### [WORK ITEM]
In the data below, find every line with the string "pink" and pull it out.

### [LISTED RECORDS]

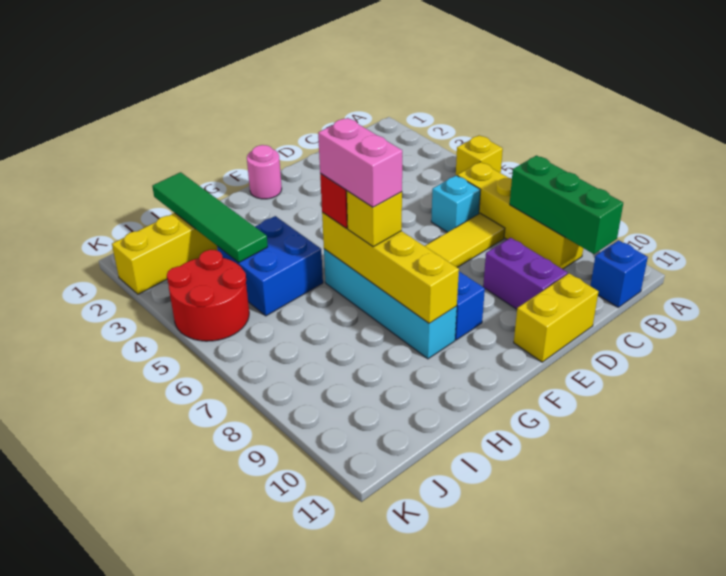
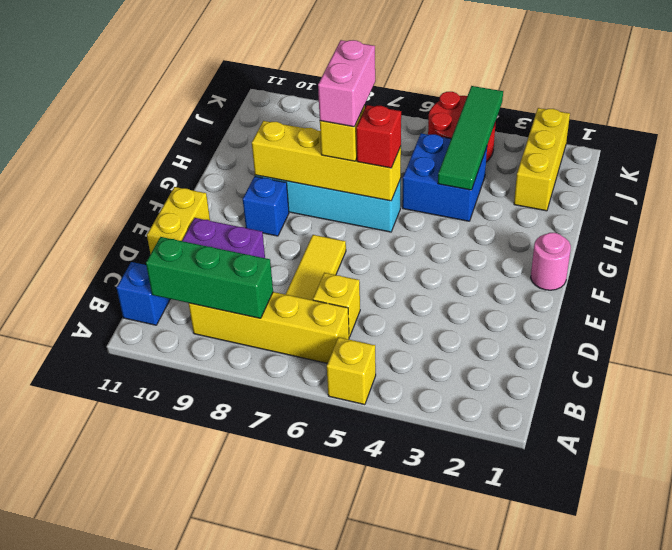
cyan brick C6 level 1 -> yellow brick C6 level 1
pink brick G6:G7 level 4 -> pink brick G7:H7 level 4
green tile I1:I4 level 2 -> green tile H4:K4 level 2

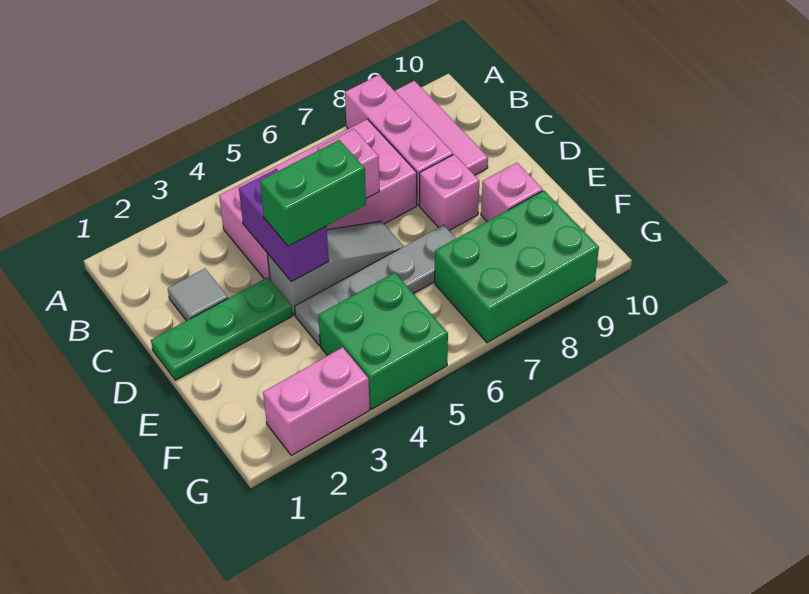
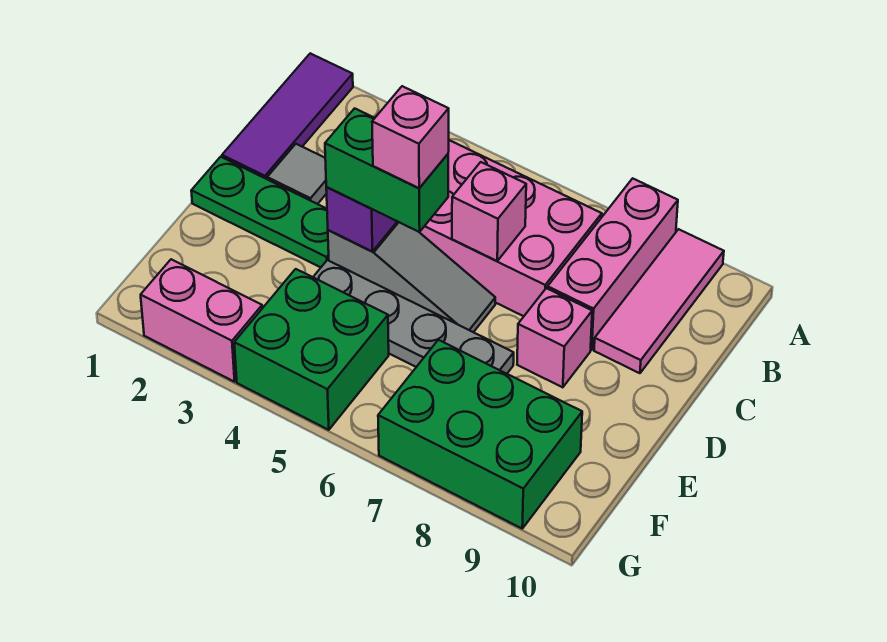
none -> purple tile A1:C1 level 1
pink brick E9 level 1 -> pink brick D5 level 4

### [RESPONSE TO THIS EXERCISE]
pink brick G6:G7 level 4 -> pink brick G7:H7 level 4
pink brick E9 level 1 -> pink brick D5 level 4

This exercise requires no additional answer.